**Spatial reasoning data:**
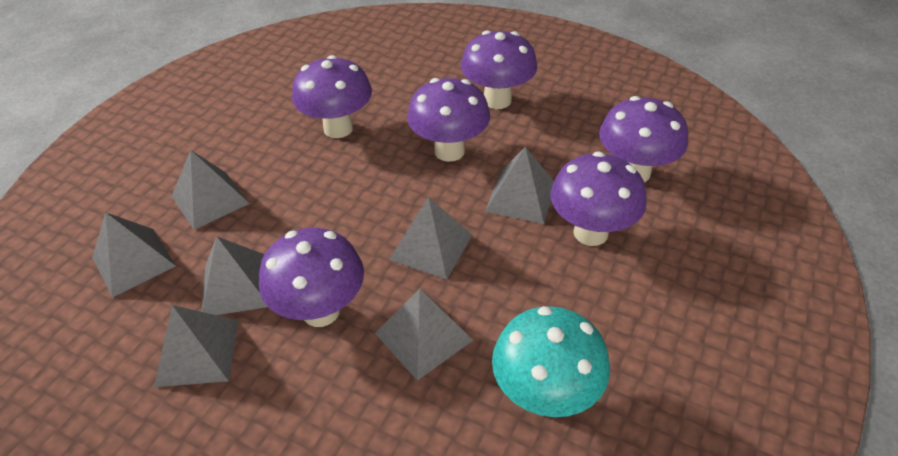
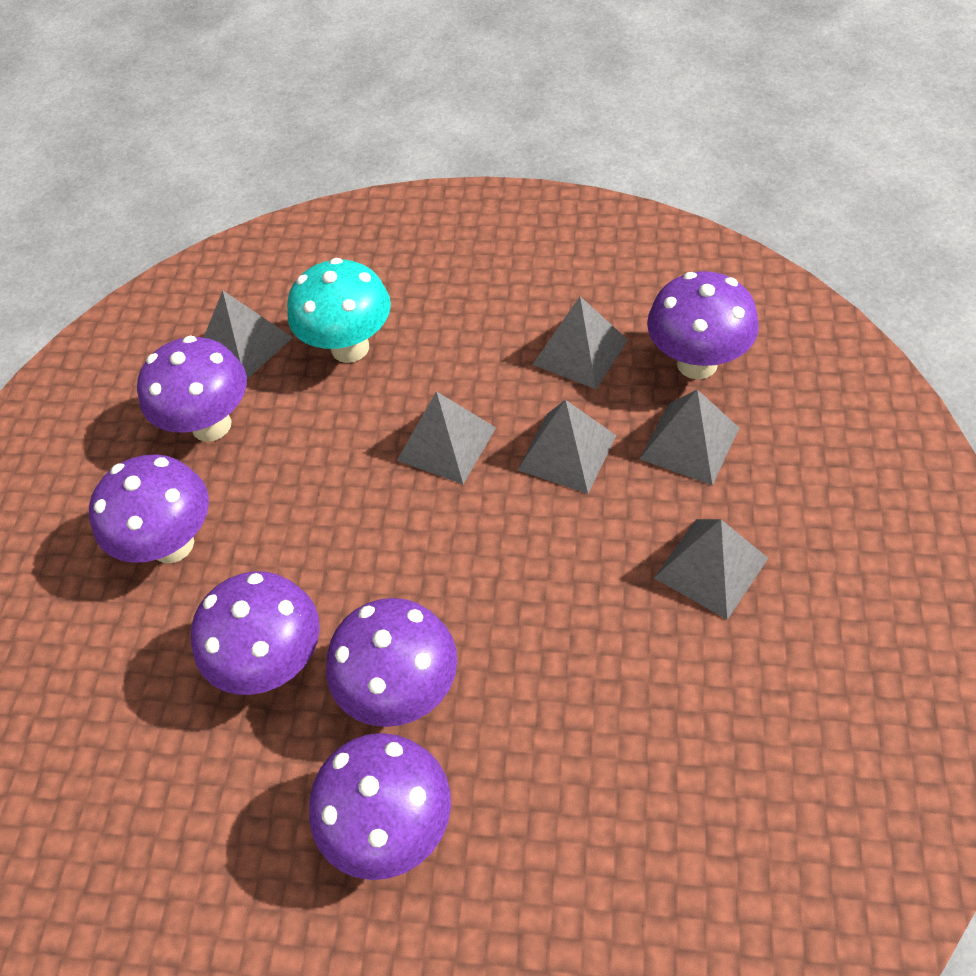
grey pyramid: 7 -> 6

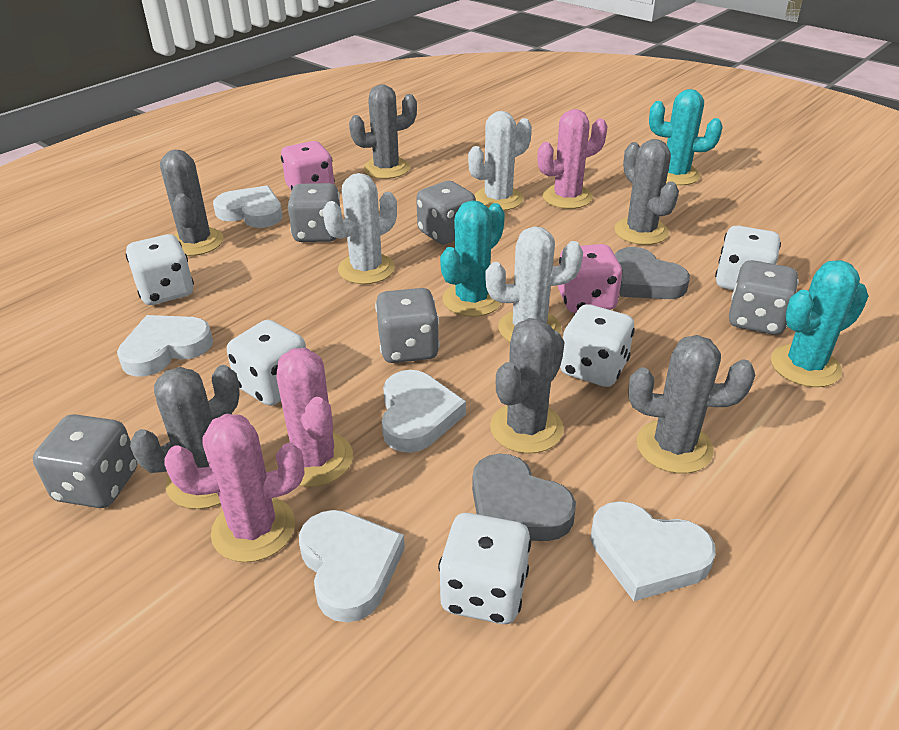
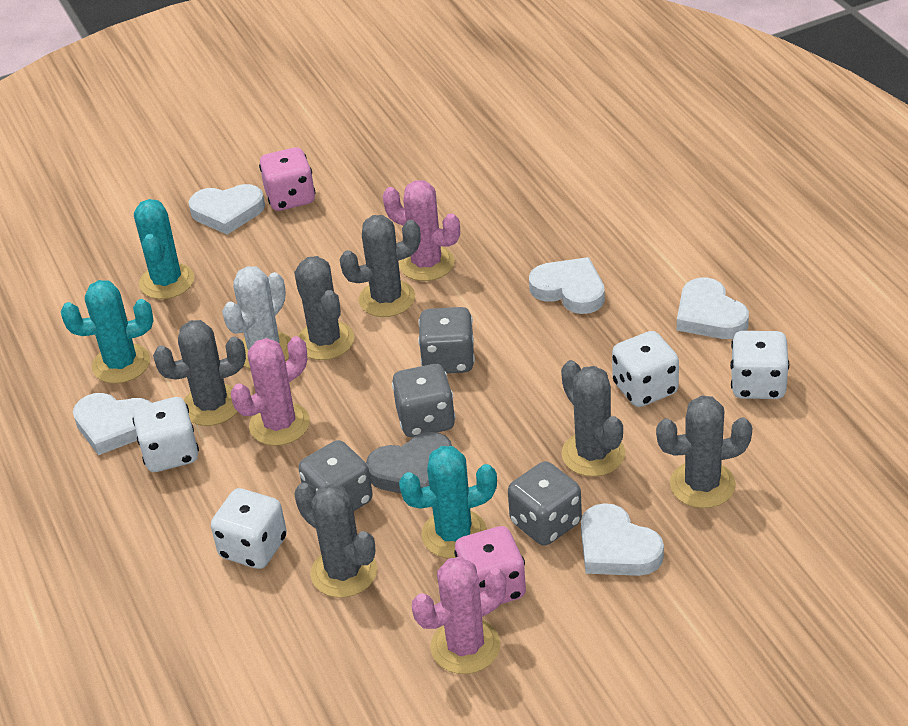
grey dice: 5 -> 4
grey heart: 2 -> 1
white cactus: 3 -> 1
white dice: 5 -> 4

**GOAL OF THE EXERCISE:** Would you repeat the entries exactly, but with no pictures?

**OUTPUT OF THE EXERCISE:**
grey pyramid: 7 -> 6

grey dice: 5 -> 4
grey heart: 2 -> 1
white cactus: 3 -> 1
white dice: 5 -> 4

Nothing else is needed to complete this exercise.